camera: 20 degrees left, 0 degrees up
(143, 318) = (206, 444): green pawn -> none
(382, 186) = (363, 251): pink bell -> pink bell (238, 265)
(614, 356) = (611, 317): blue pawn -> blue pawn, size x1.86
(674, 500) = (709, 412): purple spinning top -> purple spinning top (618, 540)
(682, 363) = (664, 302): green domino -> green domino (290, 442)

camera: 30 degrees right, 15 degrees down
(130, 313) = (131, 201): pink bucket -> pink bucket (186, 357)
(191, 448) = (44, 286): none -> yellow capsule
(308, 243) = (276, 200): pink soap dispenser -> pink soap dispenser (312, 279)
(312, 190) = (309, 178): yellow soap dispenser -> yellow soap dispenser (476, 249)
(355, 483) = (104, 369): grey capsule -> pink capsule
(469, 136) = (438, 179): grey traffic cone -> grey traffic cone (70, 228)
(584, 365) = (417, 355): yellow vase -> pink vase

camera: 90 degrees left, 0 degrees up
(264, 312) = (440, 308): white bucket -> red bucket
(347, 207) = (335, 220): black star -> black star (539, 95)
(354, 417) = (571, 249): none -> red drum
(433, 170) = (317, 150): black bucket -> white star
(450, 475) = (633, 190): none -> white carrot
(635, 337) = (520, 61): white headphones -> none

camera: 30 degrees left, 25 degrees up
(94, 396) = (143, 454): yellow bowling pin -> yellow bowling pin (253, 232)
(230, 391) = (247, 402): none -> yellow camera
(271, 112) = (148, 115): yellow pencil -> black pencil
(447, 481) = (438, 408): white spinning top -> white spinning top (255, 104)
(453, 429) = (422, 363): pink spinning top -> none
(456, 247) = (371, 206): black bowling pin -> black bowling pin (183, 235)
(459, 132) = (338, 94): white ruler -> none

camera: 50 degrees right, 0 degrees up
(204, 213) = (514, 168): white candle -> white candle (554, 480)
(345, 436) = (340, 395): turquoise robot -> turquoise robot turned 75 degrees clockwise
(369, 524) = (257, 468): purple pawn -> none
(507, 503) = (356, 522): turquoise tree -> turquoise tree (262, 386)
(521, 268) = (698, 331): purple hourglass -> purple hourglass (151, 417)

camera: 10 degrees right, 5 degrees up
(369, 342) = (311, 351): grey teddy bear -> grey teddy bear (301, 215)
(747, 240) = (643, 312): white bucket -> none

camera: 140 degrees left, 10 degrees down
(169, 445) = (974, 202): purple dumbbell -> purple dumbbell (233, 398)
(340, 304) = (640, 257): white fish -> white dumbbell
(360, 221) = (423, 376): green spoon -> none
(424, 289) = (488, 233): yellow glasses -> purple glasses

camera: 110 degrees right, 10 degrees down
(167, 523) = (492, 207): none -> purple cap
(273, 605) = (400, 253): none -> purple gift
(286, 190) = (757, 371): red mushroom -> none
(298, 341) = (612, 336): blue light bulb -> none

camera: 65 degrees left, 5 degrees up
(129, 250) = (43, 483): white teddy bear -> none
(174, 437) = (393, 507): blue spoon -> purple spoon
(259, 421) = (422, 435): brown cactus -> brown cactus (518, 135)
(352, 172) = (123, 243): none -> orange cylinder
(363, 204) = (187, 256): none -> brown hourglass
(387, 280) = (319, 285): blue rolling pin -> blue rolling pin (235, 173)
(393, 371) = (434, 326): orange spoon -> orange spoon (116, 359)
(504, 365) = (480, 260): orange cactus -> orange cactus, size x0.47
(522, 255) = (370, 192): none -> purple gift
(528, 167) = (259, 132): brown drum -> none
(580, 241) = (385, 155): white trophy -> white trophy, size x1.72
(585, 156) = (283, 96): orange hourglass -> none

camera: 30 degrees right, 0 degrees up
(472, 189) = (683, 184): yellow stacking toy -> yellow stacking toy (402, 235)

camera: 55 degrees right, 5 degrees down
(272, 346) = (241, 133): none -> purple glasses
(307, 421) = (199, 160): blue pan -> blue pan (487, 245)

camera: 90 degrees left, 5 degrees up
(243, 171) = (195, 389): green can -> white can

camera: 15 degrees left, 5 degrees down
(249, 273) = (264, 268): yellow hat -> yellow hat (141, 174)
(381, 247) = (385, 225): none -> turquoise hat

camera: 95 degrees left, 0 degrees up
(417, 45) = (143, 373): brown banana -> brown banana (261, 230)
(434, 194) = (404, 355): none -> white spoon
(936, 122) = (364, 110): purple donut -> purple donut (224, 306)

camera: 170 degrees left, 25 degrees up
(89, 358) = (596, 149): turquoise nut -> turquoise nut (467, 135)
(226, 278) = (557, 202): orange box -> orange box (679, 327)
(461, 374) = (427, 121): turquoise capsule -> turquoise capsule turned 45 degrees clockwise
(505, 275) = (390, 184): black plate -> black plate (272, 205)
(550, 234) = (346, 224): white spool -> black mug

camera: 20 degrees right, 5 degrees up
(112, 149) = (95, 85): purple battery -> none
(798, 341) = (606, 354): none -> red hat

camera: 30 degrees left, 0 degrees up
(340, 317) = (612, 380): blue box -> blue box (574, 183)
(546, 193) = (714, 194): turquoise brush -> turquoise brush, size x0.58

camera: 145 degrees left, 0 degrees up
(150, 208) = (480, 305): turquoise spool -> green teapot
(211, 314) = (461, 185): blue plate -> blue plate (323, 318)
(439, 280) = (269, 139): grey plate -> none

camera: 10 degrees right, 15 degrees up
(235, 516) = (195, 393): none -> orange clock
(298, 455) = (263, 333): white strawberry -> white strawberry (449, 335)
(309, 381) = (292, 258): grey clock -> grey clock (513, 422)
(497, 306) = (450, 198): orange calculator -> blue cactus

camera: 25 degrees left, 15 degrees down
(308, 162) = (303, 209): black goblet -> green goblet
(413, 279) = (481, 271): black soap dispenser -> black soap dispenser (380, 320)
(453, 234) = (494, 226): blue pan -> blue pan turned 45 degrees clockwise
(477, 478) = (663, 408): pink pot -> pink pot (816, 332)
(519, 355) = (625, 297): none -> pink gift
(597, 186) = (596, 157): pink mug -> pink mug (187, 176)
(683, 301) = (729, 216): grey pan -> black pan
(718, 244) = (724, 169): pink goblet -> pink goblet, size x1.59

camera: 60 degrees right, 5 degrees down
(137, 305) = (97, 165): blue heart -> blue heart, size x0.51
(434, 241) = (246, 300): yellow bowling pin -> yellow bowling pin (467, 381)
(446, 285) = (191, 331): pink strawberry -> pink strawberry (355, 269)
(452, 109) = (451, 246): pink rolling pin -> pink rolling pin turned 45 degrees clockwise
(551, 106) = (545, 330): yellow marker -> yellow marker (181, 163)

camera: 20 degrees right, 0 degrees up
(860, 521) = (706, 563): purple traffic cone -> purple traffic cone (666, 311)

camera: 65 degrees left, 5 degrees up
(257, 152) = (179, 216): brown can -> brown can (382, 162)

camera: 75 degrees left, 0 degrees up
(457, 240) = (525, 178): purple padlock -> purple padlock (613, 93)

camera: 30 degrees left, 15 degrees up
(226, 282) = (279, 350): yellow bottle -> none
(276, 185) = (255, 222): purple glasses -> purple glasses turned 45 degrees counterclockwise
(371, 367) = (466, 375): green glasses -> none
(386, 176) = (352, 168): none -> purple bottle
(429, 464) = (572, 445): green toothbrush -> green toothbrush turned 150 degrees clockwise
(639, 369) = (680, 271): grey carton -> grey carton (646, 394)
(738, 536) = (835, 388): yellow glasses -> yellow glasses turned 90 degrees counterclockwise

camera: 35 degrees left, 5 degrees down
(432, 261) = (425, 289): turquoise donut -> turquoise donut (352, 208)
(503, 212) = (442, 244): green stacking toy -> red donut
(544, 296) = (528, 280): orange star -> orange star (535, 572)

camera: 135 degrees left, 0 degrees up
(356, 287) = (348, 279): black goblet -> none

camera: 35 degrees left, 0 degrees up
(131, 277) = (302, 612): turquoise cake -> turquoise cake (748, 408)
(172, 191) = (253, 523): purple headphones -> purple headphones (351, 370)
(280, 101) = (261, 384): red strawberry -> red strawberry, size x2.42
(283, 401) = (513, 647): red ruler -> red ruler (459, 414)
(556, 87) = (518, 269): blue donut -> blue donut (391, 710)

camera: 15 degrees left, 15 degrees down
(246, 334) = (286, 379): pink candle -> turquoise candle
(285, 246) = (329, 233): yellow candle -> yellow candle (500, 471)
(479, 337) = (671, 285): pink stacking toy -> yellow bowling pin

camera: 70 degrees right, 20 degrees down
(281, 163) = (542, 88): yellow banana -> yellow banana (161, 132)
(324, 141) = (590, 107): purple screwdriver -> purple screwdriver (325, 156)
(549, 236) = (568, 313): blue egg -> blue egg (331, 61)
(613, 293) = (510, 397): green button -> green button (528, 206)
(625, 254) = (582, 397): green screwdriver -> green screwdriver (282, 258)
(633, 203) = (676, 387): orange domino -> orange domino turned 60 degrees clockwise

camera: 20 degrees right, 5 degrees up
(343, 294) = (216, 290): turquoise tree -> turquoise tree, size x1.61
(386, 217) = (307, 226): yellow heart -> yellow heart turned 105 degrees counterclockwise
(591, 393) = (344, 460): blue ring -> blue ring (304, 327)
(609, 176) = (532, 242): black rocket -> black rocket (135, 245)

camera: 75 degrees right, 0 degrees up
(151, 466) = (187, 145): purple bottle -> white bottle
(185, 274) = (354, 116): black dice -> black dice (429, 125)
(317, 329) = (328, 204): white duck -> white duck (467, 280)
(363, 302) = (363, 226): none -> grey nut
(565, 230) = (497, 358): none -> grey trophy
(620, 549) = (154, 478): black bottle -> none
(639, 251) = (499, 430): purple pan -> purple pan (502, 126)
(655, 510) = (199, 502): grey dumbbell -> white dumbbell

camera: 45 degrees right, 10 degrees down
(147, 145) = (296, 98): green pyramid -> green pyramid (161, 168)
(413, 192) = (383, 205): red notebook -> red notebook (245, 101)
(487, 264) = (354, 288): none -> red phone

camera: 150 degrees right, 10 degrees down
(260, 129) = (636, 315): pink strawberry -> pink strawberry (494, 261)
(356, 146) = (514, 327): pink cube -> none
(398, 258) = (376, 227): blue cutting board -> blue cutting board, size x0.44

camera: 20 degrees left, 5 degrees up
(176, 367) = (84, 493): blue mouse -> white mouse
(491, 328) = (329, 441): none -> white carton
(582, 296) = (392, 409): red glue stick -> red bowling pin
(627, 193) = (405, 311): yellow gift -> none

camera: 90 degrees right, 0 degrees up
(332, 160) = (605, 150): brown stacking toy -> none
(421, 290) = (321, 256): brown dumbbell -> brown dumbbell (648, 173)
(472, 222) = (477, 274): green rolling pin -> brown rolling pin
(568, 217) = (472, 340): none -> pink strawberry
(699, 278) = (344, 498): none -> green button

▬▬▬▬▬▬▬▬▬▬

**Task directions**
Within the data above, the lines from the one with "(230, 391) = (247, 402): none" to the one with "(747, 240) = (643, 312): white bucket -> none" must be repeated exactly; no other line belongs in the answer.

**Task result**
(230, 391) = (247, 402): none -> yellow camera
(271, 112) = (148, 115): yellow pencil -> black pencil
(447, 481) = (438, 408): white spinning top -> white spinning top (255, 104)
(453, 429) = (422, 363): pink spinning top -> none
(456, 247) = (371, 206): black bowling pin -> black bowling pin (183, 235)
(459, 132) = (338, 94): white ruler -> none

camera: 50 degrees right, 0 degrees up
(204, 213) = (514, 168): white candle -> white candle (554, 480)
(345, 436) = (340, 395): turquoise robot -> turquoise robot turned 75 degrees clockwise
(369, 524) = (257, 468): purple pawn -> none
(507, 503) = (356, 522): turquoise tree -> turquoise tree (262, 386)
(521, 268) = (698, 331): purple hourglass -> purple hourglass (151, 417)

camera: 10 degrees right, 5 degrees up
(369, 342) = (311, 351): grey teddy bear -> grey teddy bear (301, 215)
(747, 240) = (643, 312): white bucket -> none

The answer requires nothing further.